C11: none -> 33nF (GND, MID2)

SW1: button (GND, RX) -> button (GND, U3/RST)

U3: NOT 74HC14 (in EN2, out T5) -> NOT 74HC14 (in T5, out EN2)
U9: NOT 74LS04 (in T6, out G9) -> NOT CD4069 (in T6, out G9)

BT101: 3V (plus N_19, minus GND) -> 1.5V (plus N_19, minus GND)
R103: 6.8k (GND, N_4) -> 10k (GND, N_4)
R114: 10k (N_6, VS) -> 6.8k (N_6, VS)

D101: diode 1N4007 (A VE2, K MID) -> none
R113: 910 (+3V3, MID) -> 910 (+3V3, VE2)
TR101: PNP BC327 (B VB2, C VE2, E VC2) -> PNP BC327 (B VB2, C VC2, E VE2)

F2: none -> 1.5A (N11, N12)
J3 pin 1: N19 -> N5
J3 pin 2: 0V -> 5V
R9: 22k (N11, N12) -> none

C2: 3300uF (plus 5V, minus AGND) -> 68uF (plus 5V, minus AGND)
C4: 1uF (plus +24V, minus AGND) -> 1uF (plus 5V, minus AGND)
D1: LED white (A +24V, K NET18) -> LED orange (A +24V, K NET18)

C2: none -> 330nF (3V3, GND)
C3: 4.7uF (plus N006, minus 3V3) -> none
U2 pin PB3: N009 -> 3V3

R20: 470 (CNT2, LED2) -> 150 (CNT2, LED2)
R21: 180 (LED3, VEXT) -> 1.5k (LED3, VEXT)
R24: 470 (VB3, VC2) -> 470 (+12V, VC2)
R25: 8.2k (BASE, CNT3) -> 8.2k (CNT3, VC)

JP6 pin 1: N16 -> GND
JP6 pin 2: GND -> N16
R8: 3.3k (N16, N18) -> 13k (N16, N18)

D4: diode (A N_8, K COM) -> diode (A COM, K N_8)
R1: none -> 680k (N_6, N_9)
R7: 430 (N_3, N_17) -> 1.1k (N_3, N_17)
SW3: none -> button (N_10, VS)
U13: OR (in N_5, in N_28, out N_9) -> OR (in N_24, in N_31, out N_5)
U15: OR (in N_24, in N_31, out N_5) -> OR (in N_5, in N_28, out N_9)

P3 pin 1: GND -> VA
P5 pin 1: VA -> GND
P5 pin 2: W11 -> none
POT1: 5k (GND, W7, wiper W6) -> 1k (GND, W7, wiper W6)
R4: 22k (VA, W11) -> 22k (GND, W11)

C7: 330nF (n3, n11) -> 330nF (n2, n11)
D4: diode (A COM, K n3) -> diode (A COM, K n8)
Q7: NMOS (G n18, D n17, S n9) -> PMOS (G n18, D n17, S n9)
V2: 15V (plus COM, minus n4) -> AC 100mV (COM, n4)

——

Retype every record without alteration.

» SOLUTION:
C11: none -> 33nF (GND, MID2)

SW1: button (GND, RX) -> button (GND, U3/RST)

U3: NOT 74HC14 (in EN2, out T5) -> NOT 74HC14 (in T5, out EN2)
U9: NOT 74LS04 (in T6, out G9) -> NOT CD4069 (in T6, out G9)

BT101: 3V (plus N_19, minus GND) -> 1.5V (plus N_19, minus GND)
R103: 6.8k (GND, N_4) -> 10k (GND, N_4)
R114: 10k (N_6, VS) -> 6.8k (N_6, VS)

D101: diode 1N4007 (A VE2, K MID) -> none
R113: 910 (+3V3, MID) -> 910 (+3V3, VE2)
TR101: PNP BC327 (B VB2, C VE2, E VC2) -> PNP BC327 (B VB2, C VC2, E VE2)

F2: none -> 1.5A (N11, N12)
J3 pin 1: N19 -> N5
J3 pin 2: 0V -> 5V
R9: 22k (N11, N12) -> none

C2: 3300uF (plus 5V, minus AGND) -> 68uF (plus 5V, minus AGND)
C4: 1uF (plus +24V, minus AGND) -> 1uF (plus 5V, minus AGND)
D1: LED white (A +24V, K NET18) -> LED orange (A +24V, K NET18)

C2: none -> 330nF (3V3, GND)
C3: 4.7uF (plus N006, minus 3V3) -> none
U2 pin PB3: N009 -> 3V3

R20: 470 (CNT2, LED2) -> 150 (CNT2, LED2)
R21: 180 (LED3, VEXT) -> 1.5k (LED3, VEXT)
R24: 470 (VB3, VC2) -> 470 (+12V, VC2)
R25: 8.2k (BASE, CNT3) -> 8.2k (CNT3, VC)

JP6 pin 1: N16 -> GND
JP6 pin 2: GND -> N16
R8: 3.3k (N16, N18) -> 13k (N16, N18)

D4: diode (A N_8, K COM) -> diode (A COM, K N_8)
R1: none -> 680k (N_6, N_9)
R7: 430 (N_3, N_17) -> 1.1k (N_3, N_17)
SW3: none -> button (N_10, VS)
U13: OR (in N_5, in N_28, out N_9) -> OR (in N_24, in N_31, out N_5)
U15: OR (in N_24, in N_31, out N_5) -> OR (in N_5, in N_28, out N_9)

P3 pin 1: GND -> VA
P5 pin 1: VA -> GND
P5 pin 2: W11 -> none
POT1: 5k (GND, W7, wiper W6) -> 1k (GND, W7, wiper W6)
R4: 22k (VA, W11) -> 22k (GND, W11)

C7: 330nF (n3, n11) -> 330nF (n2, n11)
D4: diode (A COM, K n3) -> diode (A COM, K n8)
Q7: NMOS (G n18, D n17, S n9) -> PMOS (G n18, D n17, S n9)
V2: 15V (plus COM, minus n4) -> AC 100mV (COM, n4)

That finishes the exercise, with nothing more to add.